### [TASK PROMPT]
Copy all records exactly, excluding images.
** Opening RECORDS PROVIDED block **
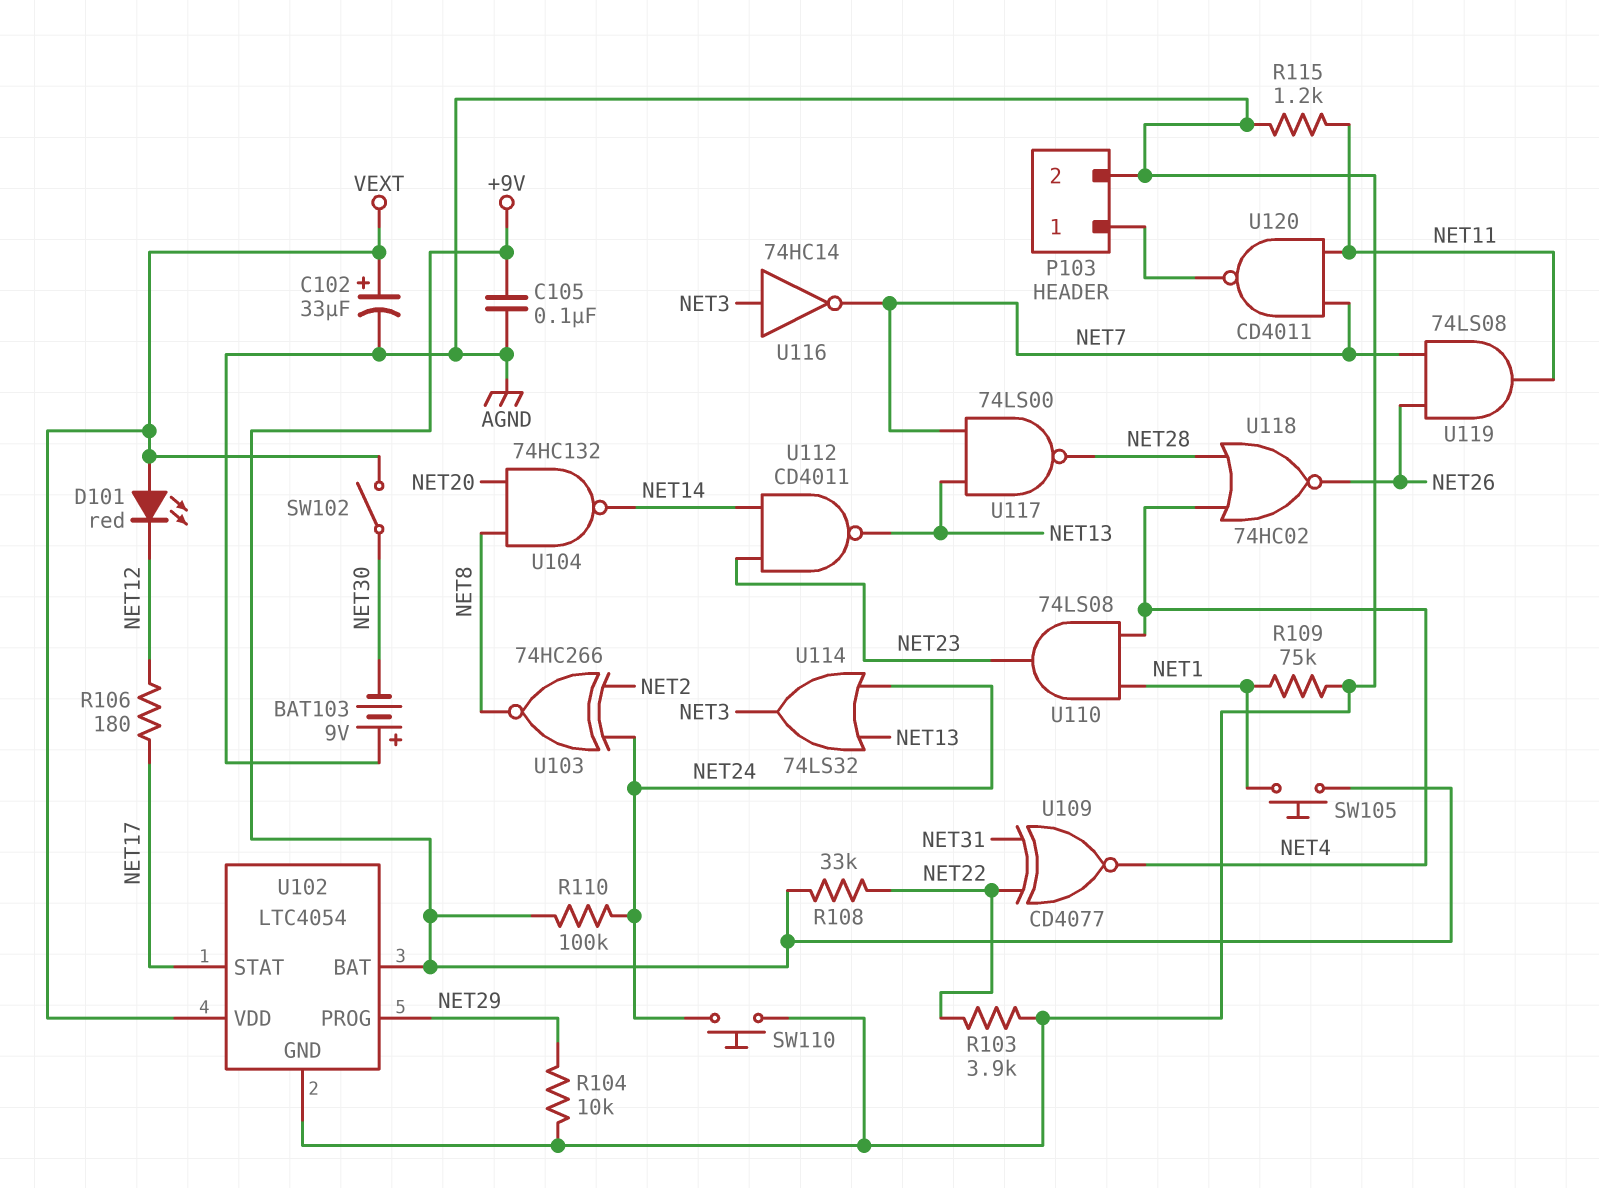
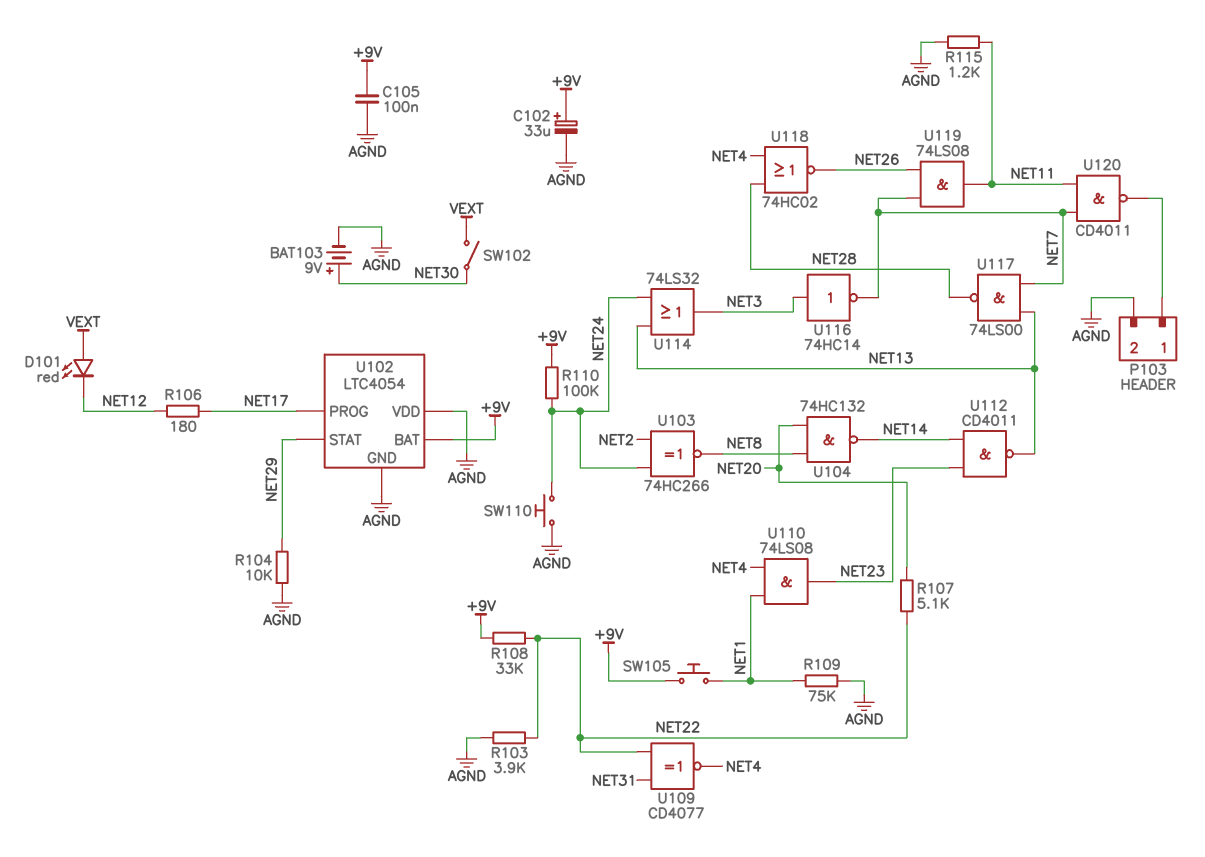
BAT103: 9V (plus AGND, minus NET30) -> 9V (plus NET30, minus AGND)
C102: 33uF (plus VEXT, minus AGND) -> 33uF (plus +9V, minus AGND)
R107: none -> 5.1k (NET20, NET22)
U102 pin PROG: NET29 -> NET17
U102 pin STAT: NET17 -> NET29
U102 pin VDD: VEXT -> AGND

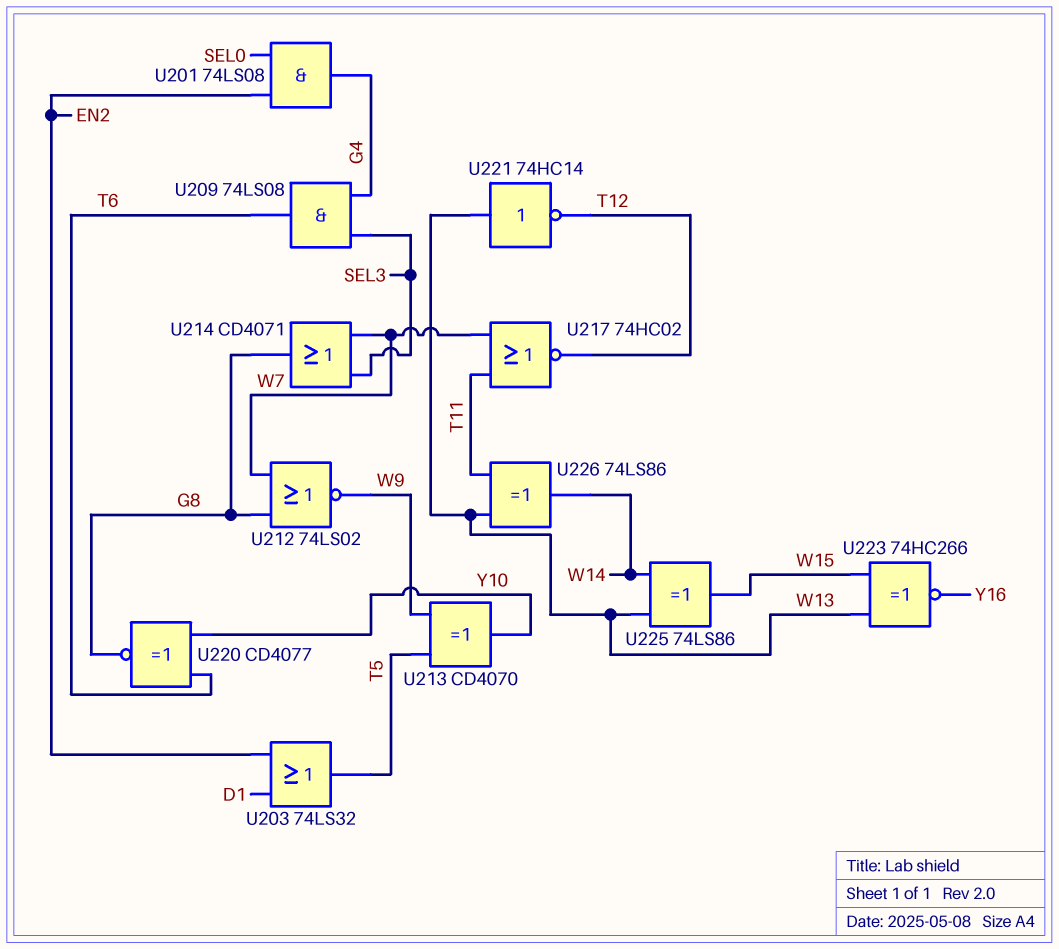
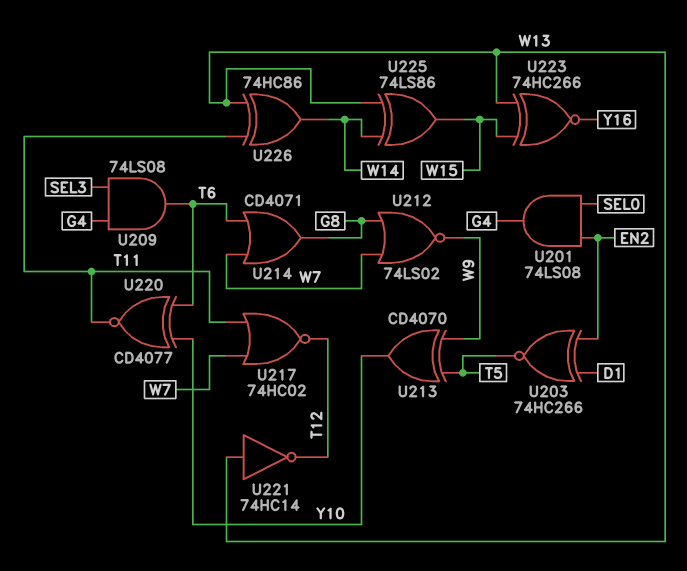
U203: OR 74LS32 (in D1, in EN2, out T5) -> XNOR 74HC266 (in D1, in EN2, out T5)
U214: OR CD4071 (in SEL3, in W7, out G8) -> OR CD4071 (in T6, in W7, out G8)
U220: XNOR CD4077 (in T6, in Y10, out G8) -> XNOR CD4077 (in T6, in Y10, out T11)
U226: XOR 74LS86 (in T11, in W13, out W14) -> XOR 74HC86 (in T11, in W13, out W14)

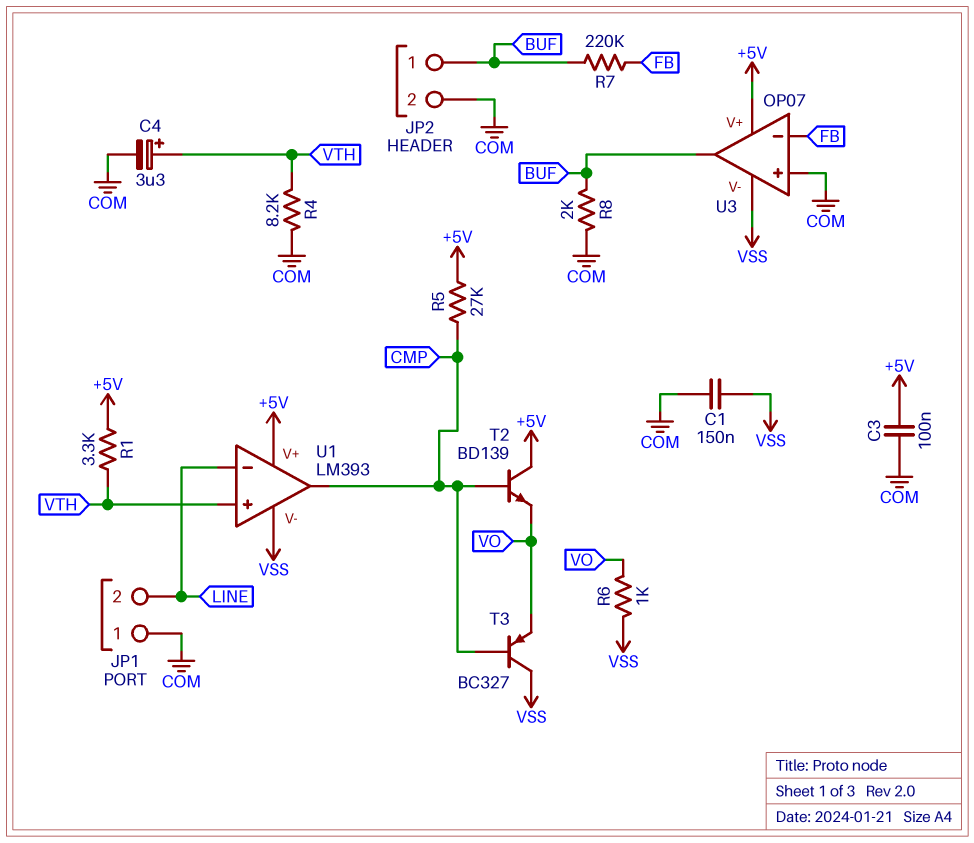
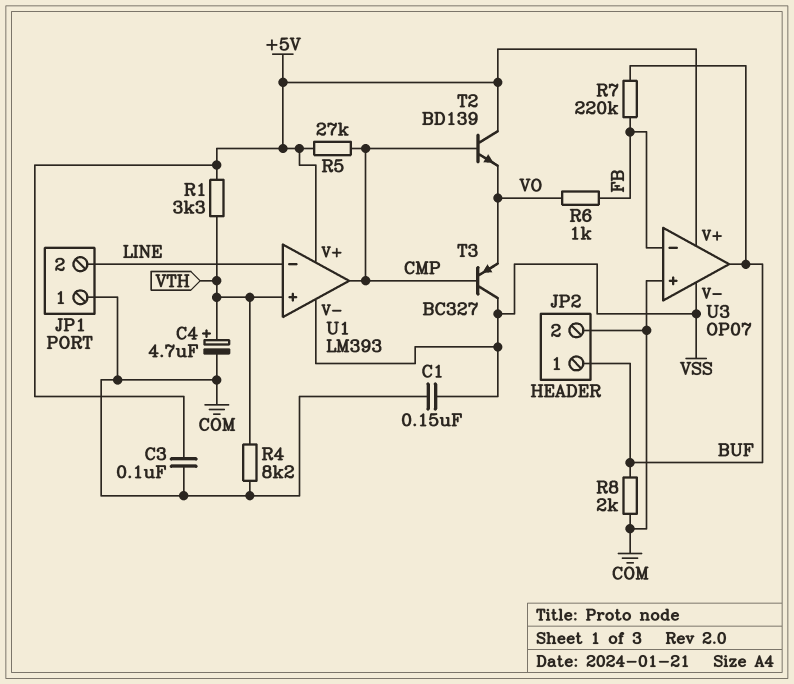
C4: 3.3uF (plus VTH, minus COM) -> 4.7uF (plus VTH, minus COM)
R6: 1k (VO, VSS) -> 1k (FB, VO)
** Closing RECORDS PROVIDED block **
### [EXPECTED ANSWER]
BAT103: 9V (plus AGND, minus NET30) -> 9V (plus NET30, minus AGND)
C102: 33uF (plus VEXT, minus AGND) -> 33uF (plus +9V, minus AGND)
R107: none -> 5.1k (NET20, NET22)
U102 pin PROG: NET29 -> NET17
U102 pin STAT: NET17 -> NET29
U102 pin VDD: VEXT -> AGND

U203: OR 74LS32 (in D1, in EN2, out T5) -> XNOR 74HC266 (in D1, in EN2, out T5)
U214: OR CD4071 (in SEL3, in W7, out G8) -> OR CD4071 (in T6, in W7, out G8)
U220: XNOR CD4077 (in T6, in Y10, out G8) -> XNOR CD4077 (in T6, in Y10, out T11)
U226: XOR 74LS86 (in T11, in W13, out W14) -> XOR 74HC86 (in T11, in W13, out W14)

C4: 3.3uF (plus VTH, minus COM) -> 4.7uF (plus VTH, minus COM)
R6: 1k (VO, VSS) -> 1k (FB, VO)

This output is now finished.